--- RECORDS SHOWN ---
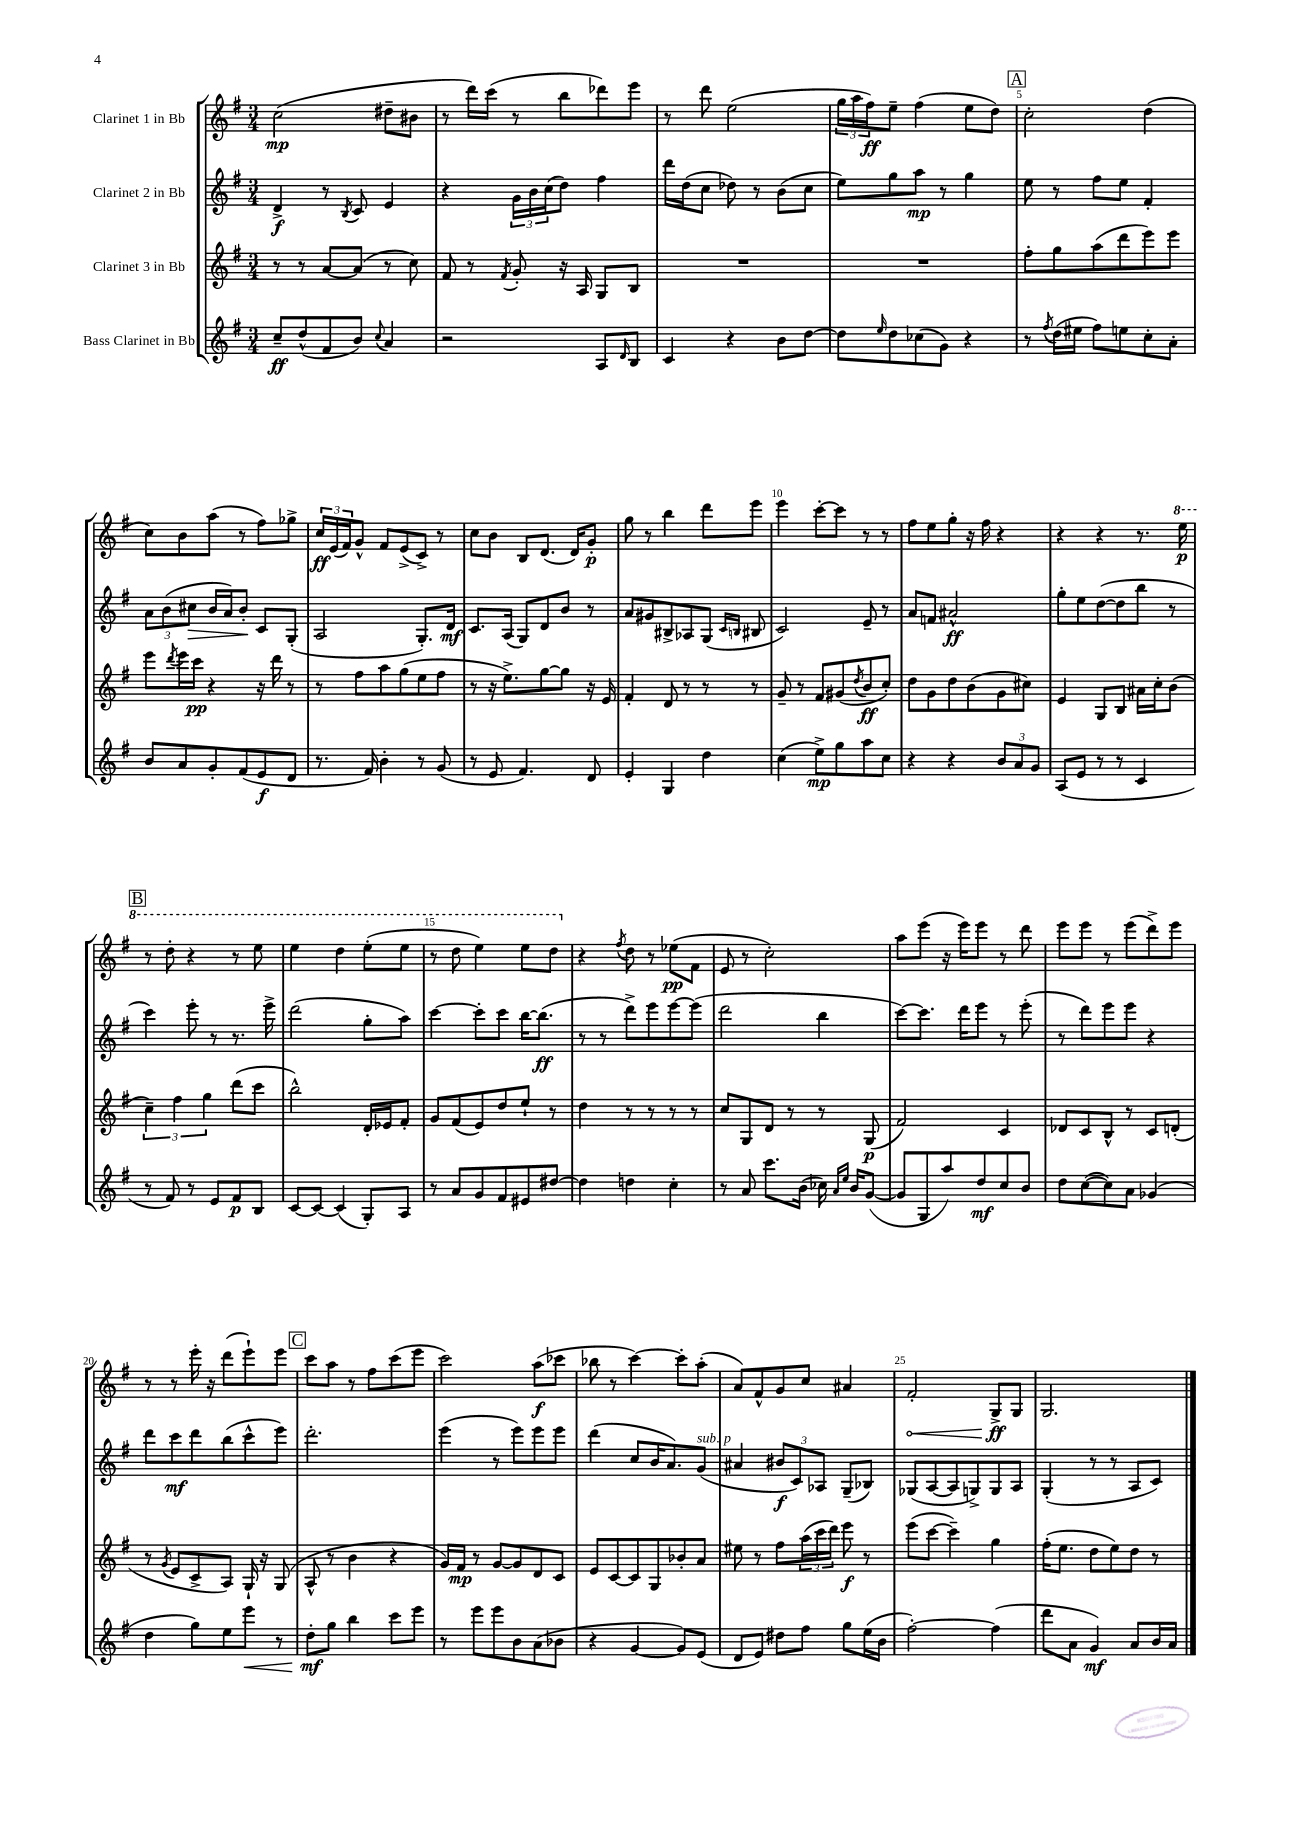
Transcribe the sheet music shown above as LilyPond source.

<<
\new StaffGroup <<
\new Staff = "s0" \with { instrumentName = "Clarinet 1 in Bb" } {
    \clef treble \key g \major \numericTimeSignature \time 3/4
    c''2\mp( dis''8-- bis'8 |
    r8 d'''16) c'''16( r8 b''8 des'''8) e'''8 |
    r8 d'''8 e''2( |
    \tuplet 3/2 { g''16 a''16 fis''16\ff) } e''8-- fis''4( e''8 d''8) |
    \mark \markup { \box "A" } c''2-. d''4( |
    c''8) b'8 a''8( r8 fis''8) ges''8-> |
    \tuplet 3/2 { c''16\ff e'16( fis'16) } g'8-^ fis'8 e'8->( c'8->) r8 |
    c''8 b'8 b8 d'8.( d'16) g'8-.\p |
    g''8 r8 b''4 d'''8 e'''8 |
    e'''4 c'''8~-. c'''8 r8 r8 |
    fis''8 e''8 g''8-. r16 fis''16 r4 |
    r4 r4 r8. \ottava #1 e'''16\p |
    \mark \markup { \box "B" } r8 d'''8-. r4 r8 e'''8 |
    e'''4 d'''4 e'''8-.( e'''8 |
    r8 d'''8 e'''4) e'''8 d'''8 \ottava #0 |
    r4 \acciaccatura { fis''8 } d''8 r8 ees''8\pp( fis'8 |
    e'8 r8 c''2-.) |
    a''8 e'''8( r16 e'''16) e'''8 r8 d'''8 |
    e'''8 e'''8 r8 e'''8( d'''8->) e'''8 |
    r8 r8 e'''16-. r16 d'''8( e'''8-!) e'''8 |
    \mark \markup { \box "C" } c'''8 a''8 r8 fis''8 c'''8( e'''8 |
    c'''2) a''8\f( ces'''8 |
    bes''8 r8 c'''4~) c'''8-. a''8-.( |
    a'8) fis'8-^ g'8 c''8 ais'4 |
    \once \override Hairpin.circled-tip = ##t fis'2-.\< g8->\ff\! g8 |
    g2. \bar "|." |
}
\new Staff = "s1" \with { instrumentName = "Clarinet 2 in Bb" } {
    \clef treble \key g \major \numericTimeSignature \time 3/4
    d'4->\f r8 \acciaccatura { b8 } c'8 e'4 |
    r4 \tuplet 3/2 { g'16 b'16 c''16( } d''8) fis''4 |
    d'''16 d''16( c''8 des''8) r8 b'8( c''8 |
    e''8) g''8 a''8\mp r8 g''4 |
    \mark \markup { \box "A" } e''8 r8 fis''8 e''8 fis'4-. |
    \tuplet 3/2 { a'8 b'8( cis''8\> } b'16 a'16) b'8-.\! c'8 g8-.( |
    a2 g8.-.) d'16\mf |
    c'8. a16( g8) d'8 b'8 r8 |
    a'8 gis'8 bis8-> aes8 g8( \grace { c'16 b16 } bis8 |
    c'2) e'8-- r8 |
    a'8 f'8 ais'2-^\ff |
    g''8-. e''8 d''8~( d''8 b''8 r8 |
    \mark \markup { \box "B" } c'''4) e'''8-. r8 r8. e'''16-> |
    d'''2( g''8-. a''8) |
    c'''4~ c'''8-. c'''8 b''16~ b''8.\ff( |
    r8 r8 d'''8->) e'''8 e'''8~ e'''8( |
    d'''2 b''4 |
    c'''8~) c'''8. d'''16 e'''8 r8 e'''8-.( |
    r8 d'''8) e'''8 e'''8 r4 |
    d'''8 c'''8\mf d'''8 b''8( c'''8-^ e'''8) |
    \mark \markup { \box "C" } d'''2.-. |
    e'''4( r8 e'''8) e'''8 e'''8 |
    d'''4( c''8 b'16 a'8.) g'8^\markup { \italic "sub. p" }( |
    ais'4 \tuplet 3/2 { bis'8\f c'8) aes8 } g8--( bes8) |
    ges8( a8~ a8 g8->) g8 a8 |
    g4-.( r8 r8 a8 c'8) \bar "|." |
}
\new Staff = "s2" \with { instrumentName = "Clarinet 3 in Bb" } {
    \clef treble \key g \major \numericTimeSignature \time 3/4
    r8 r8 a'8~ a'8( r8 c''8) |
    fis'8 r8 \acciaccatura { fis'8 } g'8-. r16 a16 g8 b8 |
    R2. |
    R2. |
    \mark \markup { \box "A" } fis''8-. g''8 a''8( d'''8 e'''8) e'''8 |
    e'''8 \acciaccatura { d'''8 } e'''16 c'''16\pp r4 r16 d'''16 r8 |
    r8 fis''8 a''8 g''8( e''8 fis''8 |
    r8 r16 e''8.->) g''8~ g''8 r16 e'16 |
    fis'4-. d'8 r8 r8 r8 |
    g'8-- r8 fis'8 gis'8( \acciaccatura { d''8 } b'8\ff c''8-.) |
    d''8 g'8 d''8 b'8( g'8 cis''8) |
    e'4 g8 b8 ais'16 c''16-. b'8( |
    \mark \markup { \box "B" } \tuplet 3/2 { c''4--) fis''4 g''4 } d'''8( c'''8 |
    b''2-^) d'16-. ees'16 fis'8-. |
    g'8 fis'8( e'8) d''8 e''8-! r8 |
    d''4 r8 r8 r8 r8 |
    c''8 g8 d'8 r8 r8 g8\p( |
    fis'2) c'4 |
    des'8 c'8 b8-^ r8 c'8 d'8-.( |
    r8 \acciaccatura { g'8 } e'8 c'8-> a8) g16-! r16 g8( |
    \mark \markup { \box "C" } a8-^ r8 b'4 r4 |
    g'16) fis'16\mp r8 g'8~ g'8 d'8 c'8 |
    e'8 c'8~ c'8 g8 bes'8-. a'8 |
    eis''8 r8 fis''8 \tuplet 3/2 { a''16( c'''16 d'''16) } e'''8\f r8 |
    e'''8( c'''8~ c'''4--) g''4 |
    fis''16-.( e''8. d''8 e''8) d''8 r8 \bar "|." |
}
\new Staff = "s3" \with { instrumentName = "Bass Clarinet in Bb" } {
    \clef treble \key g \major \numericTimeSignature \time 3/4
    c''8--\ff d''8-^( fis'8 b'8) \appoggiatura { c''8 } a'4 |
    r2 a8 \grace { d'16 } b8 |
    c'4 r4 b'8 d''8~ |
    d''8 \grace { e''16 } d''8 ces''8( g'8) r4 |
    \mark \markup { \box "A" } r8 \acciaccatura { fis''8 } d''16( eis''16 fis''8) e''8 c''8-. a'8-. |
    b'8 a'8 g'8-. fis'8( e'8\f d'8 |
    r8. fis'16) b'4-. r8 g'8( |
    r8 e'8 fis'4.) d'8 |
    e'4-. g4 d''4 |
    c''4( e''8->\mp) g''8 a''8 c''8 |
    r4 r4 \tuplet 3/2 { b'8 a'8 g'8 } |
    a8( e'8 r8 r8 c'4 |
    \mark \markup { \box "B" } r8 fis'8) r8 e'8 fis'8\p b8 |
    c'8~ c'8~ c'4( g8-.) a8 |
    r8 a'8 g'8 fis'8 eis'8 dis''8~ |
    dis''4 d''4 c''4-. |
    r8 a'8 c'''8. b'16( ces''16) \grace { a'16 e''16 } b'16 g'8~( |
    g'8 g8 a''8) d''8\mf c''8 b'8 |
    d''8 c''8~( c''8) a'8 ges'4( |
    d''4 g''8) e''8 e'''8\< r8 |
    \mark \markup { \box "C" } d''8-.\mf\! g''8 b''4 c'''8 e'''8 |
    r8 e'''8 e'''8 b'8 a'8( bes'8 |
    r4 g'4~ g'8) e'8( |
    d'8 e'8) dis''8 fis''8 g''8 e''16( b'16 |
    fis''2~-.) fis''4( |
    d'''8 a'8 g'4\mf) a'8 b'16 a'16 \bar "|." |
}
>>
>>
\layout { \context { \Score \override BarNumber.break-visibility = ##(#f #t #t) barNumberVisibility = #(every-nth-bar-number-visible 5) } }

--- PROMPT ---
Identify every line in the data above that contains the string "instrumentName", and copy each of those lines in full.

--- WRITTEN REPLY ---
\new Staff = "s0" \with { instrumentName = "Clarinet 1 in Bb" } {
\new Staff = "s1" \with { instrumentName = "Clarinet 2 in Bb" } {
\new Staff = "s2" \with { instrumentName = "Clarinet 3 in Bb" } {
\new Staff = "s3" \with { instrumentName = "Bass Clarinet in Bb" } {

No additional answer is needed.